Each entry below should be reproduced character for character.
═════ Listed records
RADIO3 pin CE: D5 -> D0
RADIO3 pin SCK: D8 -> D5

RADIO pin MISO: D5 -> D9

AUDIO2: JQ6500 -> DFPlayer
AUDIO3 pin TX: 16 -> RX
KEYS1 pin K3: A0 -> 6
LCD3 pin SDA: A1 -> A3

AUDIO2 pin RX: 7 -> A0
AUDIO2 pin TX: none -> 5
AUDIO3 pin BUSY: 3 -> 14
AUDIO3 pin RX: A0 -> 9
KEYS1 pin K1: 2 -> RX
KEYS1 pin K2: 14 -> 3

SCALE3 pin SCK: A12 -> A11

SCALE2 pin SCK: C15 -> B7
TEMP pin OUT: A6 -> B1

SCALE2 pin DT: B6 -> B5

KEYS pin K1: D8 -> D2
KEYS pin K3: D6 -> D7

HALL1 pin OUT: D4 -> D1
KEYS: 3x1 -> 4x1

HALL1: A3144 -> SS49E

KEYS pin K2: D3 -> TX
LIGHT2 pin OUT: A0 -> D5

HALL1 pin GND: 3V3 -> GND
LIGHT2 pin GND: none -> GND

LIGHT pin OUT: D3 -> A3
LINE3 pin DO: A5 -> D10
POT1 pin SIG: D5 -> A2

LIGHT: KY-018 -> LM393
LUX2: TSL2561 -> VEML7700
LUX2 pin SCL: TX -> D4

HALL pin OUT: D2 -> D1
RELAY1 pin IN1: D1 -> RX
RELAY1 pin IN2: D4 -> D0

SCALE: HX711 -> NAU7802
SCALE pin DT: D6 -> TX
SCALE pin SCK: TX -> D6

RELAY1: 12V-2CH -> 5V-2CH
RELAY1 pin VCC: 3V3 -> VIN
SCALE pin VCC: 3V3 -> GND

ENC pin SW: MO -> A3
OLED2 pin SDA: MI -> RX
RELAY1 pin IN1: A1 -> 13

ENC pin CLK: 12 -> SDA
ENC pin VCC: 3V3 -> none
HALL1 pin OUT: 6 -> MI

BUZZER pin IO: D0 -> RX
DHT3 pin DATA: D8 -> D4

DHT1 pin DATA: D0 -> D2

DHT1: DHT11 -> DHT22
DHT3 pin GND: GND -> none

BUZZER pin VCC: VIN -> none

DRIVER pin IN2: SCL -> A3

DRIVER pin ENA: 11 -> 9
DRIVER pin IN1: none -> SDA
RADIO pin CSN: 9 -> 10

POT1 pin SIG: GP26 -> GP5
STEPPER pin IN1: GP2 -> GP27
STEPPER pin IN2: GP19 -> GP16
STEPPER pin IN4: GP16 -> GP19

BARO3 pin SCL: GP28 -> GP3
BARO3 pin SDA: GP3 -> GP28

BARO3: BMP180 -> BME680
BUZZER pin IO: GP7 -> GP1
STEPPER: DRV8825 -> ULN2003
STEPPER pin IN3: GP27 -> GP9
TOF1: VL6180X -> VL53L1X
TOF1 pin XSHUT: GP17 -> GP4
══════════
▶ _Exercise response_
RADIO3 pin CE: D5 -> D0
RADIO3 pin SCK: D8 -> D5

RADIO pin MISO: D5 -> D9

AUDIO2: JQ6500 -> DFPlayer
AUDIO3 pin TX: 16 -> RX
KEYS1 pin K3: A0 -> 6
LCD3 pin SDA: A1 -> A3

AUDIO2 pin RX: 7 -> A0
AUDIO2 pin TX: none -> 5
AUDIO3 pin BUSY: 3 -> 14
AUDIO3 pin RX: A0 -> 9
KEYS1 pin K1: 2 -> RX
KEYS1 pin K2: 14 -> 3

SCALE3 pin SCK: A12 -> A11

SCALE2 pin SCK: C15 -> B7
TEMP pin OUT: A6 -> B1

SCALE2 pin DT: B6 -> B5

KEYS pin K1: D8 -> D2
KEYS pin K3: D6 -> D7

HALL1 pin OUT: D4 -> D1
KEYS: 3x1 -> 4x1

HALL1: A3144 -> SS49E

KEYS pin K2: D3 -> TX
LIGHT2 pin OUT: A0 -> D5

HALL1 pin GND: 3V3 -> GND
LIGHT2 pin GND: none -> GND

LIGHT pin OUT: D3 -> A3
LINE3 pin DO: A5 -> D10
POT1 pin SIG: D5 -> A2

LIGHT: KY-018 -> LM393
LUX2: TSL2561 -> VEML7700
LUX2 pin SCL: TX -> D4

HALL pin OUT: D2 -> D1
RELAY1 pin IN1: D1 -> RX
RELAY1 pin IN2: D4 -> D0

SCALE: HX711 -> NAU7802
SCALE pin DT: D6 -> TX
SCALE pin SCK: TX -> D6

RELAY1: 12V-2CH -> 5V-2CH
RELAY1 pin VCC: 3V3 -> VIN
SCALE pin VCC: 3V3 -> GND

ENC pin SW: MO -> A3
OLED2 pin SDA: MI -> RX
RELAY1 pin IN1: A1 -> 13

ENC pin CLK: 12 -> SDA
ENC pin VCC: 3V3 -> none
HALL1 pin OUT: 6 -> MI

BUZZER pin IO: D0 -> RX
DHT3 pin DATA: D8 -> D4

DHT1 pin DATA: D0 -> D2

DHT1: DHT11 -> DHT22
DHT3 pin GND: GND -> none

BUZZER pin VCC: VIN -> none

DRIVER pin IN2: SCL -> A3

DRIVER pin ENA: 11 -> 9
DRIVER pin IN1: none -> SDA
RADIO pin CSN: 9 -> 10

POT1 pin SIG: GP26 -> GP5
STEPPER pin IN1: GP2 -> GP27
STEPPER pin IN2: GP19 -> GP16
STEPPER pin IN4: GP16 -> GP19

BARO3 pin SCL: GP28 -> GP3
BARO3 pin SDA: GP3 -> GP28

BARO3: BMP180 -> BME680
BUZZER pin IO: GP7 -> GP1
STEPPER: DRV8825 -> ULN2003
STEPPER pin IN3: GP27 -> GP9
TOF1: VL6180X -> VL53L1X
TOF1 pin XSHUT: GP17 -> GP4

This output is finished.